[Items listed in a dataset]
____

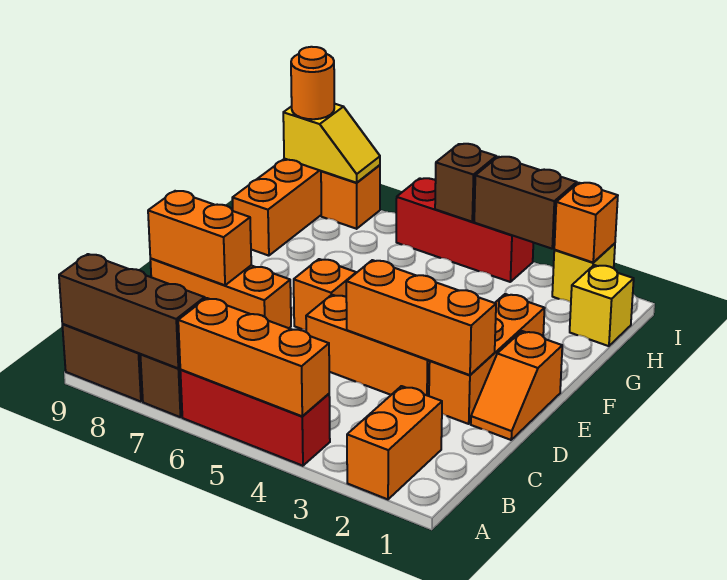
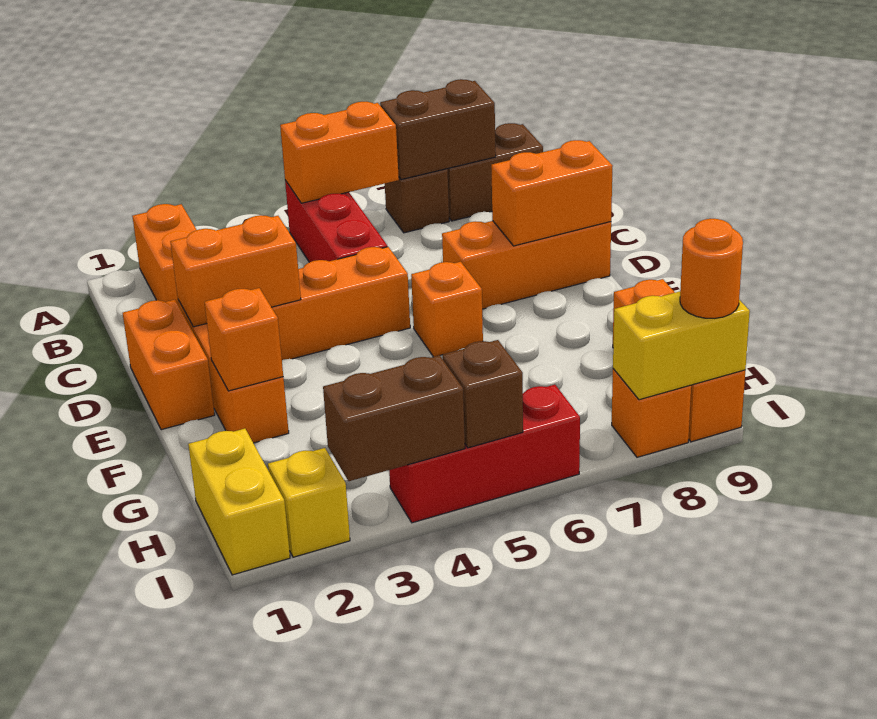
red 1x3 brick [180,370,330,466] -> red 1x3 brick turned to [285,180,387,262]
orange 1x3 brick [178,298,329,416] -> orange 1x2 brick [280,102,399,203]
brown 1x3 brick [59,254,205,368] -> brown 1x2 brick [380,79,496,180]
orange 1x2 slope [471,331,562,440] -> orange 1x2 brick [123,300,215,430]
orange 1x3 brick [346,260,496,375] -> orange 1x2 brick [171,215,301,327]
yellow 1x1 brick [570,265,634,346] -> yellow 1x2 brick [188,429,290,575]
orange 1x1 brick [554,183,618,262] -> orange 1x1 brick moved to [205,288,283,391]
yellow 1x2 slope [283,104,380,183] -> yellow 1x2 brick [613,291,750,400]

____

YOUR GOAL -> Keep the pictures out and repeat exactly the lines from the beginning of the data through the line that contains "yellow 1x1 brick", both ends included.

WRITTEN REPLY ->
red 1x3 brick [180,370,330,466] -> red 1x3 brick turned to [285,180,387,262]
orange 1x3 brick [178,298,329,416] -> orange 1x2 brick [280,102,399,203]
brown 1x3 brick [59,254,205,368] -> brown 1x2 brick [380,79,496,180]
orange 1x2 slope [471,331,562,440] -> orange 1x2 brick [123,300,215,430]
orange 1x3 brick [346,260,496,375] -> orange 1x2 brick [171,215,301,327]
yellow 1x1 brick [570,265,634,346] -> yellow 1x2 brick [188,429,290,575]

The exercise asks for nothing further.